** TASK INSTRUCTIONS **
Print each entry below precisely as it reads.

[DATA Boundary: Start]

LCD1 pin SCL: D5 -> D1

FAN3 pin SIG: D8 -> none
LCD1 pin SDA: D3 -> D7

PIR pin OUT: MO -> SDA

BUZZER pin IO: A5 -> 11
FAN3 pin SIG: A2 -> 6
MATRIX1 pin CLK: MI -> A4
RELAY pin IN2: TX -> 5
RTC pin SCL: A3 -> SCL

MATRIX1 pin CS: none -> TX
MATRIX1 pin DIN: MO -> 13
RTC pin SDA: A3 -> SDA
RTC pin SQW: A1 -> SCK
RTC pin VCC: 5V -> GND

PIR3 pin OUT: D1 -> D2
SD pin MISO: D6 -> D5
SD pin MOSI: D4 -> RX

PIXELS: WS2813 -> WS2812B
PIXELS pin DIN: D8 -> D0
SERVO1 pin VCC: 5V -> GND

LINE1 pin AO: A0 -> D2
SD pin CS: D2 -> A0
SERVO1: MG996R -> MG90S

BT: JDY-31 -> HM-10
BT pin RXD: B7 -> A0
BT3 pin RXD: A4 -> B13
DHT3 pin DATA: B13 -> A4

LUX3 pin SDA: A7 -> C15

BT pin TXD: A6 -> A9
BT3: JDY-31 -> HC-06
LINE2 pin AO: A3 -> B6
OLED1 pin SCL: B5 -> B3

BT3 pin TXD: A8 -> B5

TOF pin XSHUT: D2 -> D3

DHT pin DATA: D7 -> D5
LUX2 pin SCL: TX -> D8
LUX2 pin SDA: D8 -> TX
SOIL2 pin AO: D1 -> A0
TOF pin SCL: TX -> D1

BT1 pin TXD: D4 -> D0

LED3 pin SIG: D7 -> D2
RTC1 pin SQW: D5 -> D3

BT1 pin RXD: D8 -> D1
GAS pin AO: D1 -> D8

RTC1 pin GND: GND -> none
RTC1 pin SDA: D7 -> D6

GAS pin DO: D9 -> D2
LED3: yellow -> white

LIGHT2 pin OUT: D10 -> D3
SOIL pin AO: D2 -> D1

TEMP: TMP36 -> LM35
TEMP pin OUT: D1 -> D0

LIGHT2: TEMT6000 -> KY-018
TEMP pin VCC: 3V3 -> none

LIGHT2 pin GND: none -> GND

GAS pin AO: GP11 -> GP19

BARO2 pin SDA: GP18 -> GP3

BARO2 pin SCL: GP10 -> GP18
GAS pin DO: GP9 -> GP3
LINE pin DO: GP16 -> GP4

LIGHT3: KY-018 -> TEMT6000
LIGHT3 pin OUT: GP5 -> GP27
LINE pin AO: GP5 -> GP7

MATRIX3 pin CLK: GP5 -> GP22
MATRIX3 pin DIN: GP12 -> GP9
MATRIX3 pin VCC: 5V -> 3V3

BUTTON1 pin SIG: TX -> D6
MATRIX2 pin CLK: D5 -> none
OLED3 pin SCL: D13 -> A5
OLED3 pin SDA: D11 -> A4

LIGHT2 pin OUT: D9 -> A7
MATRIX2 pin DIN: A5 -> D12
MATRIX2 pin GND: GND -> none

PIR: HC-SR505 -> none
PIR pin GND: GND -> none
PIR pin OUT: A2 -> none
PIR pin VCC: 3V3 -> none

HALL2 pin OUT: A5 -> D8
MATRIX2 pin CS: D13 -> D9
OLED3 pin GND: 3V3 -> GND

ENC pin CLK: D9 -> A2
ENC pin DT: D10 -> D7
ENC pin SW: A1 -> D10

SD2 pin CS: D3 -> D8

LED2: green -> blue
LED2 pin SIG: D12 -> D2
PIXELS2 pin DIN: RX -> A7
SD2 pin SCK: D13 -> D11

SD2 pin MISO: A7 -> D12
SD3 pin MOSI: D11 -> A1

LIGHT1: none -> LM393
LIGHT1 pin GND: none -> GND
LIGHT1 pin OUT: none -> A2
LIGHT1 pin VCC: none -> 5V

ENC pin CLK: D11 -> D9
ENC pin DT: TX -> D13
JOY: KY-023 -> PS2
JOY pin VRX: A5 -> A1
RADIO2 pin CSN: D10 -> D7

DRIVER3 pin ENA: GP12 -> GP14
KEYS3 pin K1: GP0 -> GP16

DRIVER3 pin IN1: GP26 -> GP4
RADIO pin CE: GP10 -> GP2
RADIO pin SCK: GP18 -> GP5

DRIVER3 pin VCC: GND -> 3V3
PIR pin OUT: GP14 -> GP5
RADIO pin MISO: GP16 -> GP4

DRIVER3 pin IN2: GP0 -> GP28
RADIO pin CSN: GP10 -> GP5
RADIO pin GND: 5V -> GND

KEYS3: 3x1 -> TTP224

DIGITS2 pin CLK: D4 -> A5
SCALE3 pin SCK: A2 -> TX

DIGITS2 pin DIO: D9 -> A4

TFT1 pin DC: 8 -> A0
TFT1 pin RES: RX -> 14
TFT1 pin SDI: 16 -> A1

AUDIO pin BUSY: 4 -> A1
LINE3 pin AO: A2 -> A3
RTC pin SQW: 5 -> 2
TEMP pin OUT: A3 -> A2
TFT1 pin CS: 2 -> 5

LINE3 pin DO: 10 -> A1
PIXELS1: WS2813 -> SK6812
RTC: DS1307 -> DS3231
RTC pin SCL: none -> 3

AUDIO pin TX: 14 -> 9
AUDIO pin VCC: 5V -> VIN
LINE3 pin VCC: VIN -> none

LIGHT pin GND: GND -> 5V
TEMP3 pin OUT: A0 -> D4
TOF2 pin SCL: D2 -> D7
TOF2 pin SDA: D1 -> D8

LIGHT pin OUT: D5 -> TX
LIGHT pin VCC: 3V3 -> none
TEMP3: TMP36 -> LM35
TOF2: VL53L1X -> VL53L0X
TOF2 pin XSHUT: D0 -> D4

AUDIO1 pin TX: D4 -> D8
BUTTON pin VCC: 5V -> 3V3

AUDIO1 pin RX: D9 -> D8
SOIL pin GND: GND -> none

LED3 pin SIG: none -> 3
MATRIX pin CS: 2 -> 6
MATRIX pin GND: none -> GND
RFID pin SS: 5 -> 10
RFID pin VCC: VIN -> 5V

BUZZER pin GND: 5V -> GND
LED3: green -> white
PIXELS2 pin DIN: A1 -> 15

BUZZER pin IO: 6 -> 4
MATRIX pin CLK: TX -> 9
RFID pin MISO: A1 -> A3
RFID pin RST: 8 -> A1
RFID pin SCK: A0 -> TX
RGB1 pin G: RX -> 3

[DATA Boundary: End]

** RESULT FOR THIS EXERCISE **
LCD1 pin SCL: D5 -> D1

FAN3 pin SIG: D8 -> none
LCD1 pin SDA: D3 -> D7

PIR pin OUT: MO -> SDA

BUZZER pin IO: A5 -> 11
FAN3 pin SIG: A2 -> 6
MATRIX1 pin CLK: MI -> A4
RELAY pin IN2: TX -> 5
RTC pin SCL: A3 -> SCL

MATRIX1 pin CS: none -> TX
MATRIX1 pin DIN: MO -> 13
RTC pin SDA: A3 -> SDA
RTC pin SQW: A1 -> SCK
RTC pin VCC: 5V -> GND

PIR3 pin OUT: D1 -> D2
SD pin MISO: D6 -> D5
SD pin MOSI: D4 -> RX

PIXELS: WS2813 -> WS2812B
PIXELS pin DIN: D8 -> D0
SERVO1 pin VCC: 5V -> GND

LINE1 pin AO: A0 -> D2
SD pin CS: D2 -> A0
SERVO1: MG996R -> MG90S

BT: JDY-31 -> HM-10
BT pin RXD: B7 -> A0
BT3 pin RXD: A4 -> B13
DHT3 pin DATA: B13 -> A4

LUX3 pin SDA: A7 -> C15

BT pin TXD: A6 -> A9
BT3: JDY-31 -> HC-06
LINE2 pin AO: A3 -> B6
OLED1 pin SCL: B5 -> B3

BT3 pin TXD: A8 -> B5

TOF pin XSHUT: D2 -> D3

DHT pin DATA: D7 -> D5
LUX2 pin SCL: TX -> D8
LUX2 pin SDA: D8 -> TX
SOIL2 pin AO: D1 -> A0
TOF pin SCL: TX -> D1

BT1 pin TXD: D4 -> D0

LED3 pin SIG: D7 -> D2
RTC1 pin SQW: D5 -> D3

BT1 pin RXD: D8 -> D1
GAS pin AO: D1 -> D8

RTC1 pin GND: GND -> none
RTC1 pin SDA: D7 -> D6

GAS pin DO: D9 -> D2
LED3: yellow -> white

LIGHT2 pin OUT: D10 -> D3
SOIL pin AO: D2 -> D1

TEMP: TMP36 -> LM35
TEMP pin OUT: D1 -> D0

LIGHT2: TEMT6000 -> KY-018
TEMP pin VCC: 3V3 -> none

LIGHT2 pin GND: none -> GND

GAS pin AO: GP11 -> GP19

BARO2 pin SDA: GP18 -> GP3

BARO2 pin SCL: GP10 -> GP18
GAS pin DO: GP9 -> GP3
LINE pin DO: GP16 -> GP4

LIGHT3: KY-018 -> TEMT6000
LIGHT3 pin OUT: GP5 -> GP27
LINE pin AO: GP5 -> GP7

MATRIX3 pin CLK: GP5 -> GP22
MATRIX3 pin DIN: GP12 -> GP9
MATRIX3 pin VCC: 5V -> 3V3

BUTTON1 pin SIG: TX -> D6
MATRIX2 pin CLK: D5 -> none
OLED3 pin SCL: D13 -> A5
OLED3 pin SDA: D11 -> A4

LIGHT2 pin OUT: D9 -> A7
MATRIX2 pin DIN: A5 -> D12
MATRIX2 pin GND: GND -> none

PIR: HC-SR505 -> none
PIR pin GND: GND -> none
PIR pin OUT: A2 -> none
PIR pin VCC: 3V3 -> none

HALL2 pin OUT: A5 -> D8
MATRIX2 pin CS: D13 -> D9
OLED3 pin GND: 3V3 -> GND

ENC pin CLK: D9 -> A2
ENC pin DT: D10 -> D7
ENC pin SW: A1 -> D10

SD2 pin CS: D3 -> D8

LED2: green -> blue
LED2 pin SIG: D12 -> D2
PIXELS2 pin DIN: RX -> A7
SD2 pin SCK: D13 -> D11

SD2 pin MISO: A7 -> D12
SD3 pin MOSI: D11 -> A1

LIGHT1: none -> LM393
LIGHT1 pin GND: none -> GND
LIGHT1 pin OUT: none -> A2
LIGHT1 pin VCC: none -> 5V

ENC pin CLK: D11 -> D9
ENC pin DT: TX -> D13
JOY: KY-023 -> PS2
JOY pin VRX: A5 -> A1
RADIO2 pin CSN: D10 -> D7

DRIVER3 pin ENA: GP12 -> GP14
KEYS3 pin K1: GP0 -> GP16

DRIVER3 pin IN1: GP26 -> GP4
RADIO pin CE: GP10 -> GP2
RADIO pin SCK: GP18 -> GP5

DRIVER3 pin VCC: GND -> 3V3
PIR pin OUT: GP14 -> GP5
RADIO pin MISO: GP16 -> GP4

DRIVER3 pin IN2: GP0 -> GP28
RADIO pin CSN: GP10 -> GP5
RADIO pin GND: 5V -> GND

KEYS3: 3x1 -> TTP224

DIGITS2 pin CLK: D4 -> A5
SCALE3 pin SCK: A2 -> TX

DIGITS2 pin DIO: D9 -> A4

TFT1 pin DC: 8 -> A0
TFT1 pin RES: RX -> 14
TFT1 pin SDI: 16 -> A1

AUDIO pin BUSY: 4 -> A1
LINE3 pin AO: A2 -> A3
RTC pin SQW: 5 -> 2
TEMP pin OUT: A3 -> A2
TFT1 pin CS: 2 -> 5

LINE3 pin DO: 10 -> A1
PIXELS1: WS2813 -> SK6812
RTC: DS1307 -> DS3231
RTC pin SCL: none -> 3

AUDIO pin TX: 14 -> 9
AUDIO pin VCC: 5V -> VIN
LINE3 pin VCC: VIN -> none

LIGHT pin GND: GND -> 5V
TEMP3 pin OUT: A0 -> D4
TOF2 pin SCL: D2 -> D7
TOF2 pin SDA: D1 -> D8

LIGHT pin OUT: D5 -> TX
LIGHT pin VCC: 3V3 -> none
TEMP3: TMP36 -> LM35
TOF2: VL53L1X -> VL53L0X
TOF2 pin XSHUT: D0 -> D4

AUDIO1 pin TX: D4 -> D8
BUTTON pin VCC: 5V -> 3V3

AUDIO1 pin RX: D9 -> D8
SOIL pin GND: GND -> none

LED3 pin SIG: none -> 3
MATRIX pin CS: 2 -> 6
MATRIX pin GND: none -> GND
RFID pin SS: 5 -> 10
RFID pin VCC: VIN -> 5V

BUZZER pin GND: 5V -> GND
LED3: green -> white
PIXELS2 pin DIN: A1 -> 15

BUZZER pin IO: 6 -> 4
MATRIX pin CLK: TX -> 9
RFID pin MISO: A1 -> A3
RFID pin RST: 8 -> A1
RFID pin SCK: A0 -> TX
RGB1 pin G: RX -> 3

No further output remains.